YOUR ASSIGNMENT.
Go through the data below and return each line where the string "RESET" appears.

***** SOURCE MATERIAL *****

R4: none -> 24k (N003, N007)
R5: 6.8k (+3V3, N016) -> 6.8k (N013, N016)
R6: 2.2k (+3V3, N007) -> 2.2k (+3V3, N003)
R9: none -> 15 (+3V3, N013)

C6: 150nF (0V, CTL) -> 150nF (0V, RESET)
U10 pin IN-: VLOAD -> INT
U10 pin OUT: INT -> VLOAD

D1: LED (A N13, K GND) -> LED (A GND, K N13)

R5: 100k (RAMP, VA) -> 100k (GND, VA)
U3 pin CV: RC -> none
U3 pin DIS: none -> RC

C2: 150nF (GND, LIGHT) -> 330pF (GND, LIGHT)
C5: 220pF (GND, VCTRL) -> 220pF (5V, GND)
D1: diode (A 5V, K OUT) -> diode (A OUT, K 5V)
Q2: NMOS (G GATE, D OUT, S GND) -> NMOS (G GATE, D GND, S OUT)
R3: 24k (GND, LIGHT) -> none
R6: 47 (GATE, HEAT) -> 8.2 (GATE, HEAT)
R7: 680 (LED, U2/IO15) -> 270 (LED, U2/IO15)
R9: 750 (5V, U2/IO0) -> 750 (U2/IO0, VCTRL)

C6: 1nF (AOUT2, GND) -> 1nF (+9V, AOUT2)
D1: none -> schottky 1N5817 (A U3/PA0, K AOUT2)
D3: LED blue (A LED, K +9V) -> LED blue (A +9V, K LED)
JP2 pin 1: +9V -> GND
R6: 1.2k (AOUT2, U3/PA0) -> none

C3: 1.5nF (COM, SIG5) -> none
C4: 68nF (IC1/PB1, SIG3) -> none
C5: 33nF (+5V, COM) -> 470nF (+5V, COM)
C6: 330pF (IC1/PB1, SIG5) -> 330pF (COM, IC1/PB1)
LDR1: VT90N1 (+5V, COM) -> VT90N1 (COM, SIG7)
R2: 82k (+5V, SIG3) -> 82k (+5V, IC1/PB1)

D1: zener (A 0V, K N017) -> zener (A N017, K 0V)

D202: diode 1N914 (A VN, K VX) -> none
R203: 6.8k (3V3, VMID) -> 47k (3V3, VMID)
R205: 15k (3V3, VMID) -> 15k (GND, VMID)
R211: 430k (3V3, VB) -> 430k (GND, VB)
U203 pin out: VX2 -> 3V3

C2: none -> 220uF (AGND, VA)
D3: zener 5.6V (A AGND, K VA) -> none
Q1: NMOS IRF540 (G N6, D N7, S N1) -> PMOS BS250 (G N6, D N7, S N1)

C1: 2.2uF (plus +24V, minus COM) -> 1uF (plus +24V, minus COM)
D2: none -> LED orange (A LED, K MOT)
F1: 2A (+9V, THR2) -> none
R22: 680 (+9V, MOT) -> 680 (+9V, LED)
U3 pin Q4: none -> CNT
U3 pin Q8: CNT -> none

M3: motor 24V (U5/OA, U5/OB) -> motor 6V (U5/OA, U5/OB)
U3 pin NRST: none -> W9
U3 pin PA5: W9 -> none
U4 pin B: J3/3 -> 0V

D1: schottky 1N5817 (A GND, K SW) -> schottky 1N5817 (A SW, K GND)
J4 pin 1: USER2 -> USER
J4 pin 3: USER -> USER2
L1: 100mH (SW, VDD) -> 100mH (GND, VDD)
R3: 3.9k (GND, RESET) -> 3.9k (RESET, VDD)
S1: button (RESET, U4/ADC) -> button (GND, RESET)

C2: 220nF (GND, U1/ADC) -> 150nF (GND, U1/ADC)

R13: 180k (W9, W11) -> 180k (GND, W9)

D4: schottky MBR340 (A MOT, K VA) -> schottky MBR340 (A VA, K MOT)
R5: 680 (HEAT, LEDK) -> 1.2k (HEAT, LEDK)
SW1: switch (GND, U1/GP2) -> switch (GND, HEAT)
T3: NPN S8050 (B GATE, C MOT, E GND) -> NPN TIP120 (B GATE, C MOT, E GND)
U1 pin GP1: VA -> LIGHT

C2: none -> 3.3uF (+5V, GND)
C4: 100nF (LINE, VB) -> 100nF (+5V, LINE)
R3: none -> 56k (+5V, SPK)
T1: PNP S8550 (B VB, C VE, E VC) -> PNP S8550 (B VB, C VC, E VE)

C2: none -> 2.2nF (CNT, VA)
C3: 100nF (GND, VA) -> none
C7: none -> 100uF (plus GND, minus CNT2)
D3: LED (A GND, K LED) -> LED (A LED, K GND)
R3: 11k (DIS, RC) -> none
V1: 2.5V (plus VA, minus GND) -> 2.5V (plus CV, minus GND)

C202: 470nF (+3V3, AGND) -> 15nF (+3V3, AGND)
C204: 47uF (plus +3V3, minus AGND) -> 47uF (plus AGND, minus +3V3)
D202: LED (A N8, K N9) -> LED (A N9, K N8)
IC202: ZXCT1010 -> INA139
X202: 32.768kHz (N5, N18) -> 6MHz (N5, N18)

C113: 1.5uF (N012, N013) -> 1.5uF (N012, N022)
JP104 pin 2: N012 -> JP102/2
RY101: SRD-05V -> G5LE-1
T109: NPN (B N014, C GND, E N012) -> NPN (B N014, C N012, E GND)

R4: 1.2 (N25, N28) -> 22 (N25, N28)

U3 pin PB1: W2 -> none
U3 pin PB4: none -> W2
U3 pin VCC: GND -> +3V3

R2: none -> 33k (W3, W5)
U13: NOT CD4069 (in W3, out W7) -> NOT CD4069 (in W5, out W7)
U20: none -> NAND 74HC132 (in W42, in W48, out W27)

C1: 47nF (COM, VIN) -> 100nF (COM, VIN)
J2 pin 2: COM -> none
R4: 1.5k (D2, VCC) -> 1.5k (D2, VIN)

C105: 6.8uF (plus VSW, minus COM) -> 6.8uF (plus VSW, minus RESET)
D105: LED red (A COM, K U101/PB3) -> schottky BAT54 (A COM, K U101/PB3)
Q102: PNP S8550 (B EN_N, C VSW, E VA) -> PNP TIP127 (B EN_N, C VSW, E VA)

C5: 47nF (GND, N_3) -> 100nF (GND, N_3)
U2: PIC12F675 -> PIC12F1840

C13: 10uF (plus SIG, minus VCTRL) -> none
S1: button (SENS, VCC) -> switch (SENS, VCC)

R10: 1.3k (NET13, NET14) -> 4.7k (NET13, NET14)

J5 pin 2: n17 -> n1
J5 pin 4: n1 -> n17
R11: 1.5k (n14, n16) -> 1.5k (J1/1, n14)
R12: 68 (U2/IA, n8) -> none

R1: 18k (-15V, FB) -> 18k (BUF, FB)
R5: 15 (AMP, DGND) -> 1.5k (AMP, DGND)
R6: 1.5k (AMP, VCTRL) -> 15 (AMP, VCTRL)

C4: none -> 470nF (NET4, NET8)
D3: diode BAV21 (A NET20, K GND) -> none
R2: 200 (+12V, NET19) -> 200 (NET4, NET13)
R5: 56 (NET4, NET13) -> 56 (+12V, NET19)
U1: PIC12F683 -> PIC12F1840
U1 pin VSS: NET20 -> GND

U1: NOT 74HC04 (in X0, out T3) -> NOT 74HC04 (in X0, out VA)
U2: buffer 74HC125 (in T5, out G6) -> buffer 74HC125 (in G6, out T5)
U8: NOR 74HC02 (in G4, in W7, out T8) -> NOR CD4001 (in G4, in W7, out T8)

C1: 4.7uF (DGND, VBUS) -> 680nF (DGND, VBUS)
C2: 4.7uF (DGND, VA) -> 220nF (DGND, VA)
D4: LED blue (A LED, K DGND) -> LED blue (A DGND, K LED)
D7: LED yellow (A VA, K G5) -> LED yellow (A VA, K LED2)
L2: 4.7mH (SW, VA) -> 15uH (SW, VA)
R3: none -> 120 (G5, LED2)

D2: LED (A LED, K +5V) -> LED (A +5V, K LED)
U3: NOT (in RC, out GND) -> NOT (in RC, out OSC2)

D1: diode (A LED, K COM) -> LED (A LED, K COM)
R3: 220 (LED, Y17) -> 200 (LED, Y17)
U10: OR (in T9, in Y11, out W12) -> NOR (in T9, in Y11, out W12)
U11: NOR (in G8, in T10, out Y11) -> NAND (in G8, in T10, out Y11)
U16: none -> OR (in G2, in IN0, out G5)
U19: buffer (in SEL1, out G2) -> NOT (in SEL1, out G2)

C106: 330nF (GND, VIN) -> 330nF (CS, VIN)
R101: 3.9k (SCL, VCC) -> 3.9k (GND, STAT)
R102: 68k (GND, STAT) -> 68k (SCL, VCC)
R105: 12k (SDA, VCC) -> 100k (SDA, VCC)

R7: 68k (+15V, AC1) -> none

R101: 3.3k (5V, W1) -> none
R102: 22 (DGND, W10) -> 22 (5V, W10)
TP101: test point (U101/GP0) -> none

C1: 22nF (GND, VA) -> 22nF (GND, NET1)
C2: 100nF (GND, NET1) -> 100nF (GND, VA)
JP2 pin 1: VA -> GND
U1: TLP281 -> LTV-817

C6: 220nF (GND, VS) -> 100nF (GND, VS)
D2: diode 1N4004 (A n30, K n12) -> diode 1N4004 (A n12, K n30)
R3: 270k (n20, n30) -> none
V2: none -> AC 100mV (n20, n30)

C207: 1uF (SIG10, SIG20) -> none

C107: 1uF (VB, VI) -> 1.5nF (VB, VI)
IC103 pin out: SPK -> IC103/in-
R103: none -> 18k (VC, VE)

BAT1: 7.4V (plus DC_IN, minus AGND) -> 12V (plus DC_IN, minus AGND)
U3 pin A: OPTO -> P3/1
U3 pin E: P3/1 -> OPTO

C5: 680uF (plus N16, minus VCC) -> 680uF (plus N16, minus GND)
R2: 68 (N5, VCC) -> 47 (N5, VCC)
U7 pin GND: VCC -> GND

*****

EXERCISE OUTPUT.
C6: 150nF (0V, CTL) -> 150nF (0V, RESET)
R3: 3.9k (GND, RESET) -> 3.9k (RESET, VDD)
S1: button (RESET, U4/ADC) -> button (GND, RESET)
C105: 6.8uF (plus VSW, minus COM) -> 6.8uF (plus VSW, minus RESET)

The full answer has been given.